• EXERCISE: The records are to be repeated in full, with the images removed.

• PROVIDED RECORDS:

------------------------------------

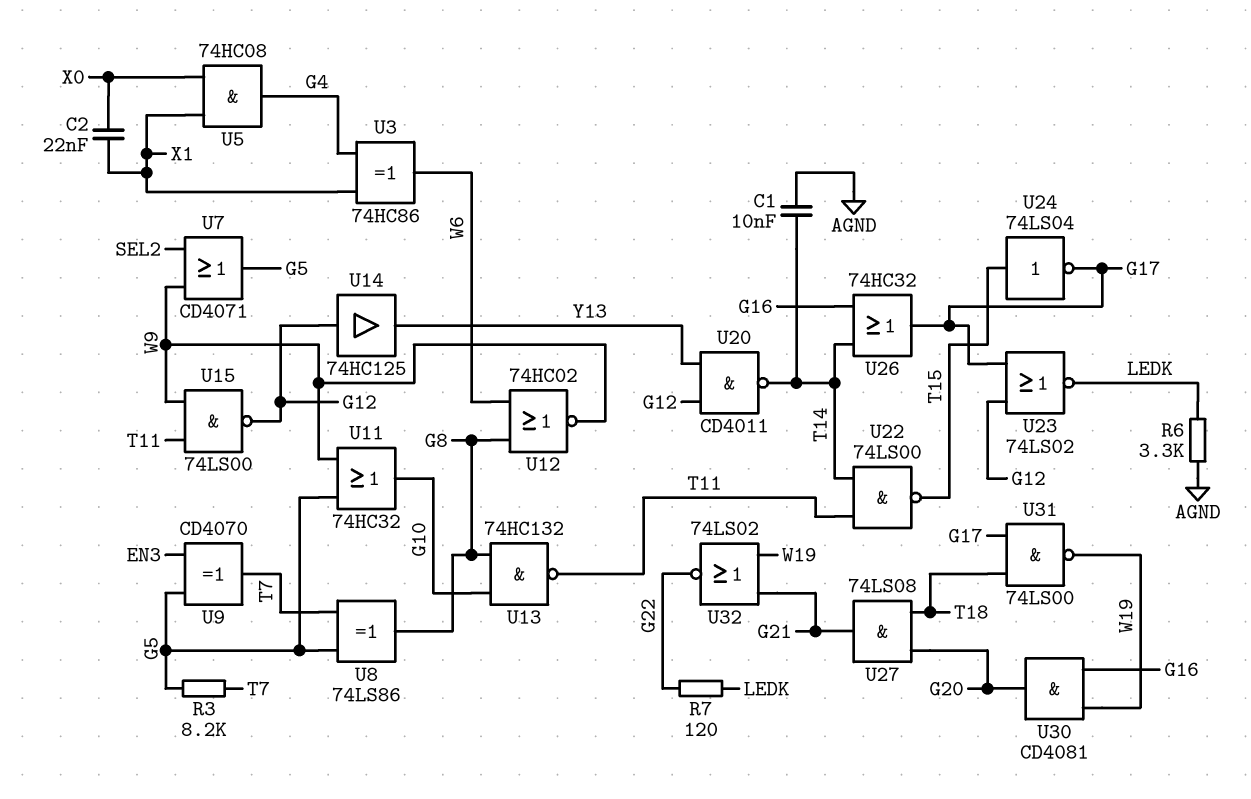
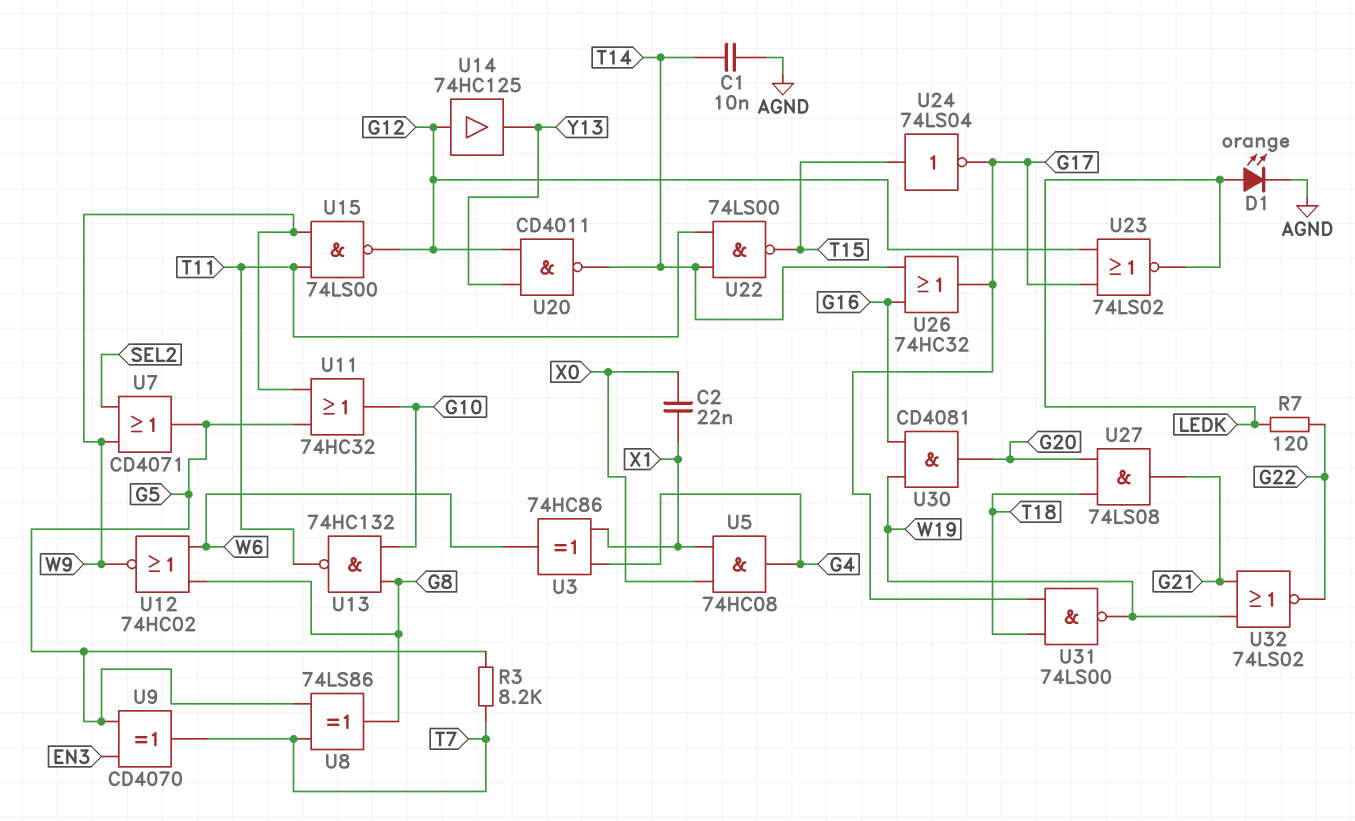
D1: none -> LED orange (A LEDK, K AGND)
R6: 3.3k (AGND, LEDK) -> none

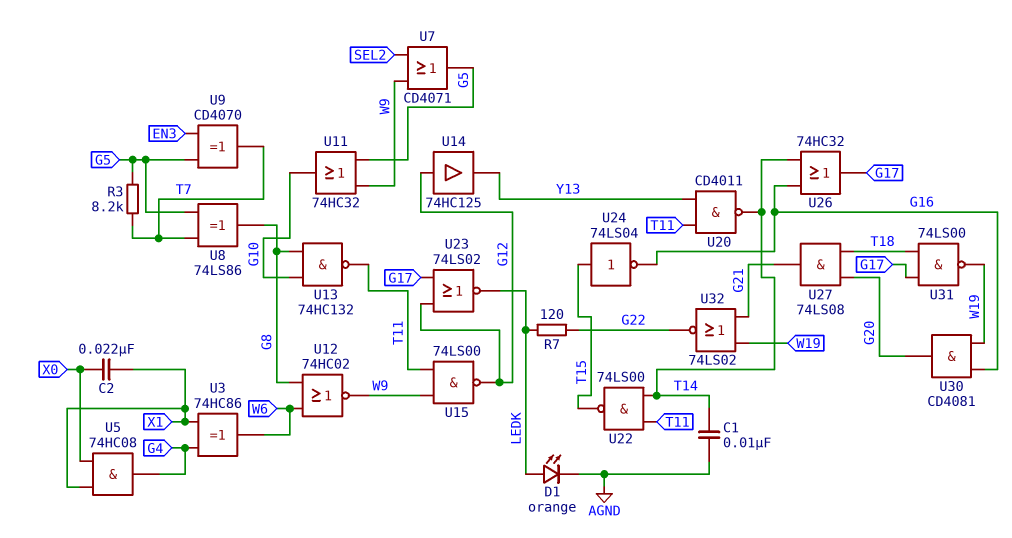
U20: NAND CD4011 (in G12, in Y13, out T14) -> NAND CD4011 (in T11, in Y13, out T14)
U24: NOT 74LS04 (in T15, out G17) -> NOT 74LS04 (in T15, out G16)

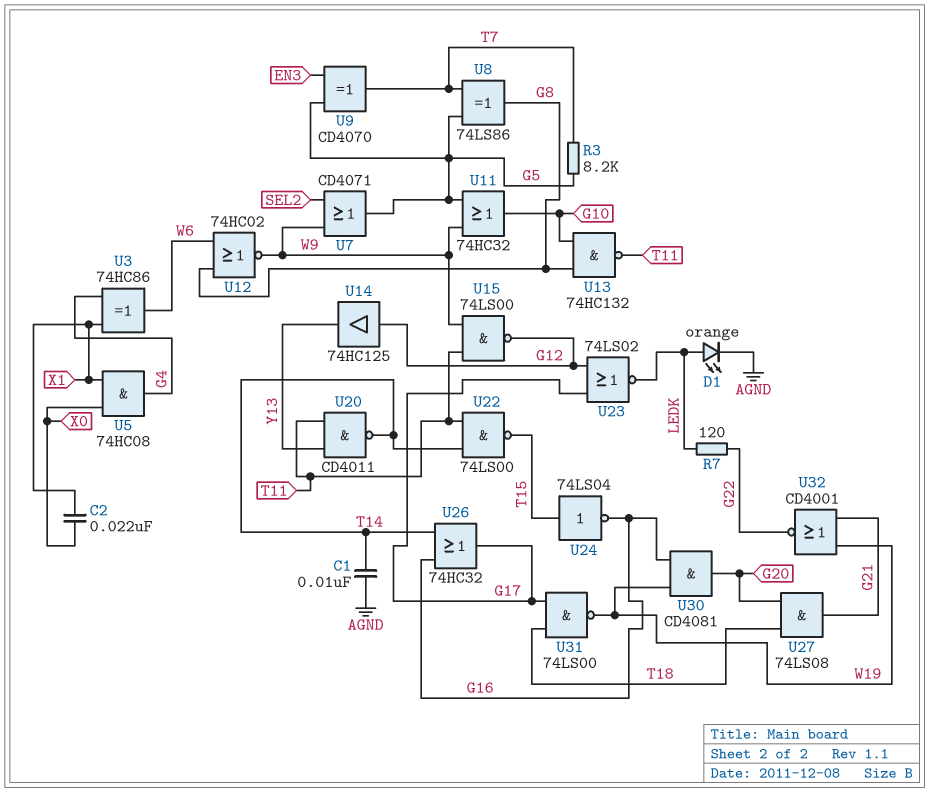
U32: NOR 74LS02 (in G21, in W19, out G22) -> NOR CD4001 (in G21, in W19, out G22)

------------------------------------

• WRITTEN SOLUTION:
D1: none -> LED orange (A LEDK, K AGND)
R6: 3.3k (AGND, LEDK) -> none

U20: NAND CD4011 (in G12, in Y13, out T14) -> NAND CD4011 (in T11, in Y13, out T14)
U24: NOT 74LS04 (in T15, out G17) -> NOT 74LS04 (in T15, out G16)

U32: NOR 74LS02 (in G21, in W19, out G22) -> NOR CD4001 (in G21, in W19, out G22)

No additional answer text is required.